═══ Material shown

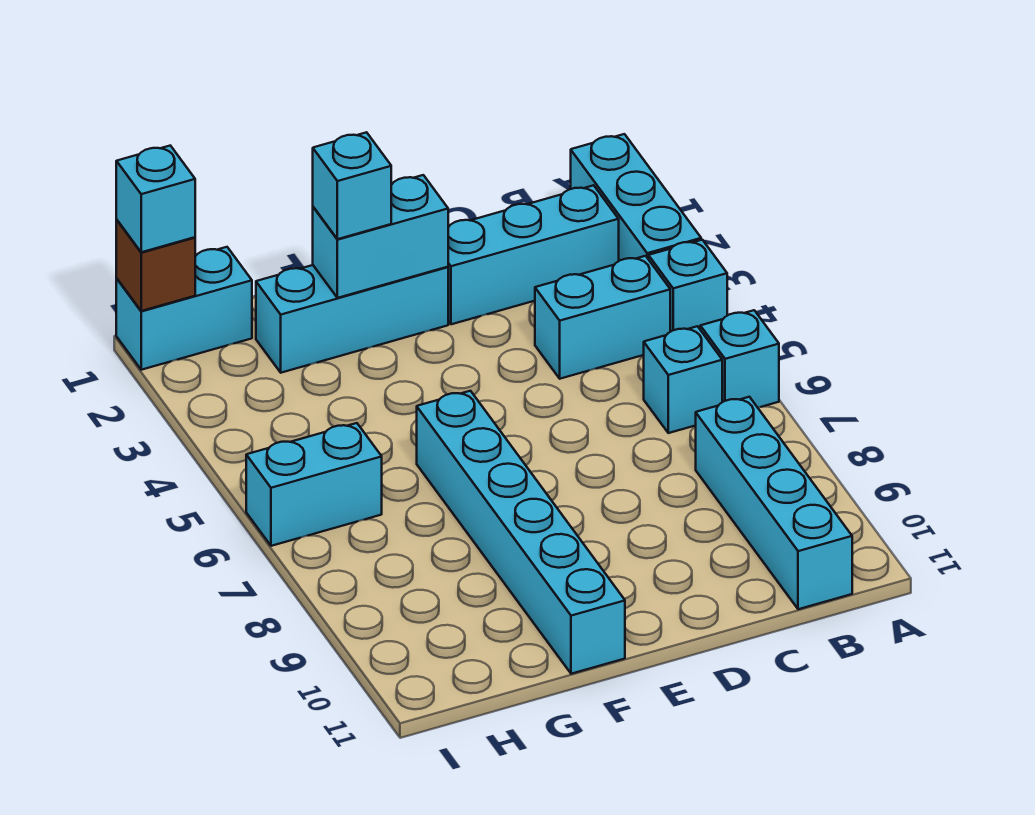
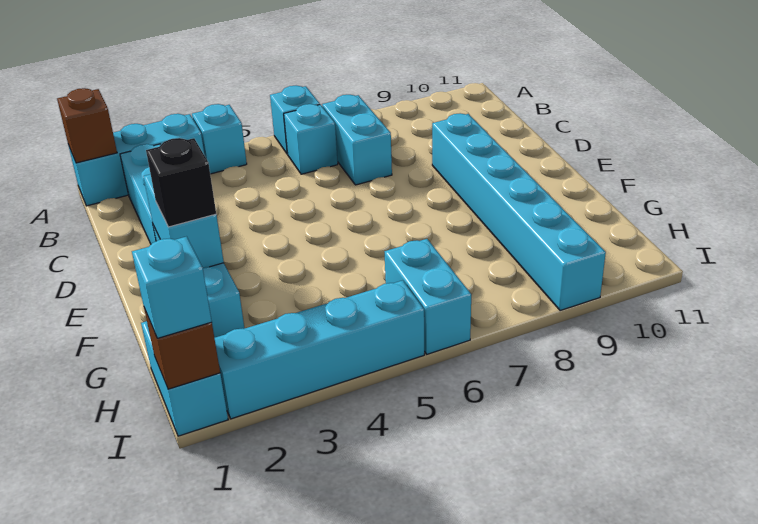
none -> brown 1x1 brick [57,88,117,163]
cyan 1x2 brick [535,256,670,379] -> cyan 1x2 brick moved to [322,95,392,185]
cyan 1x4 brick [696,397,852,609] -> cyan 1x4 brick moved to [215,280,424,419]
cyan 1x1 brick [313,132,391,239] -> black 1x1 brick [146,138,216,227]
cyan 1x6 brick [417,391,625,674] -> cyan 1x6 brick turned to [432,113,606,311]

══════

Give every entry again word for word; no images belong in the copy.

none -> brown 1x1 brick [57,88,117,163]
cyan 1x2 brick [535,256,670,379] -> cyan 1x2 brick moved to [322,95,392,185]
cyan 1x4 brick [696,397,852,609] -> cyan 1x4 brick moved to [215,280,424,419]
cyan 1x1 brick [313,132,391,239] -> black 1x1 brick [146,138,216,227]
cyan 1x6 brick [417,391,625,674] -> cyan 1x6 brick turned to [432,113,606,311]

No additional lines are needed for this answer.